**Data listing**
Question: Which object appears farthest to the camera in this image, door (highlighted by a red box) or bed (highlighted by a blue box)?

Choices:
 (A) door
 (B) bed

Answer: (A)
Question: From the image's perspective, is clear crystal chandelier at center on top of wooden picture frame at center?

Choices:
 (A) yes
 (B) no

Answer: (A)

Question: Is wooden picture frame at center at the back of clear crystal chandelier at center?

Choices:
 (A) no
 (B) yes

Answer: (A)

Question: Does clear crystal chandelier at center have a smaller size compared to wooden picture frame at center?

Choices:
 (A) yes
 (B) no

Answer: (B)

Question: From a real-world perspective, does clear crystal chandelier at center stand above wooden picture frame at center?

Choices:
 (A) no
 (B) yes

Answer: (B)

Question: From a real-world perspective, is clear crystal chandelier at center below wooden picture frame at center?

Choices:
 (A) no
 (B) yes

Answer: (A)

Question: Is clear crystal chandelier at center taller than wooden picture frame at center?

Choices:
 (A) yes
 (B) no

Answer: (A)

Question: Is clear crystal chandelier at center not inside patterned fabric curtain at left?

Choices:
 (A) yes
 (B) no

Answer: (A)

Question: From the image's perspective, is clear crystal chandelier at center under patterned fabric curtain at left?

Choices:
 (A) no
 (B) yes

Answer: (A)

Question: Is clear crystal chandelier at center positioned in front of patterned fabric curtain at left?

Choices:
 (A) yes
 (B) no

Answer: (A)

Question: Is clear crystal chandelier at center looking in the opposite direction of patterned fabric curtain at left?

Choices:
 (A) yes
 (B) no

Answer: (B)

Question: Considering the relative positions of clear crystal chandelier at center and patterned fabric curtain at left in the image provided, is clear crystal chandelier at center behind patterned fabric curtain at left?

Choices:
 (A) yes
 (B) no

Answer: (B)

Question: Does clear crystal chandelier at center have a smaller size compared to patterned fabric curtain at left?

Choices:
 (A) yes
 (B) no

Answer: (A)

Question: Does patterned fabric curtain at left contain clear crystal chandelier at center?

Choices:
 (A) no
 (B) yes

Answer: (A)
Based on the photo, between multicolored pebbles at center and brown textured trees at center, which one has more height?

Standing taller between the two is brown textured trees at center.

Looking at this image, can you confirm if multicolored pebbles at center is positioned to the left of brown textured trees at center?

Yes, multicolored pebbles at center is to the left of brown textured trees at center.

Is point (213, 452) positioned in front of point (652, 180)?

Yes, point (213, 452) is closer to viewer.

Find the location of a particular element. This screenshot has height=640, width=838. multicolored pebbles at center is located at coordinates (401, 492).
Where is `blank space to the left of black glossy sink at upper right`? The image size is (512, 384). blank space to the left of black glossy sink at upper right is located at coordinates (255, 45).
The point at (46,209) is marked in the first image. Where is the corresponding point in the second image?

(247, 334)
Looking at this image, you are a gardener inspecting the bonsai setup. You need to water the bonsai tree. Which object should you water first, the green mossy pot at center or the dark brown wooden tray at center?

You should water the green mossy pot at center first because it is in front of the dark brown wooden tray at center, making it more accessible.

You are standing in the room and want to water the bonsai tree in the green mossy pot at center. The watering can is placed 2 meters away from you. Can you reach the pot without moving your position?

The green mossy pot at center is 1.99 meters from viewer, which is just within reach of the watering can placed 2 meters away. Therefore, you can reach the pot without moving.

**Objective**
Convert the lines between the one holding "Find the location" and the one holding "coordinates (255, 45).", inclusive, into a JSON list of strings with one string per line and no blank lines.

**Completed task**
[
  "Find the location of a particular element. This screenshot has height=640, width=838. multicolored pebbles at center is located at coordinates (401, 492).",
  "Where is `blank space to the left of black glossy sink at upper right`? The image size is (512, 384). blank space to the left of black glossy sink at upper right is located at coordinates (255, 45)."
]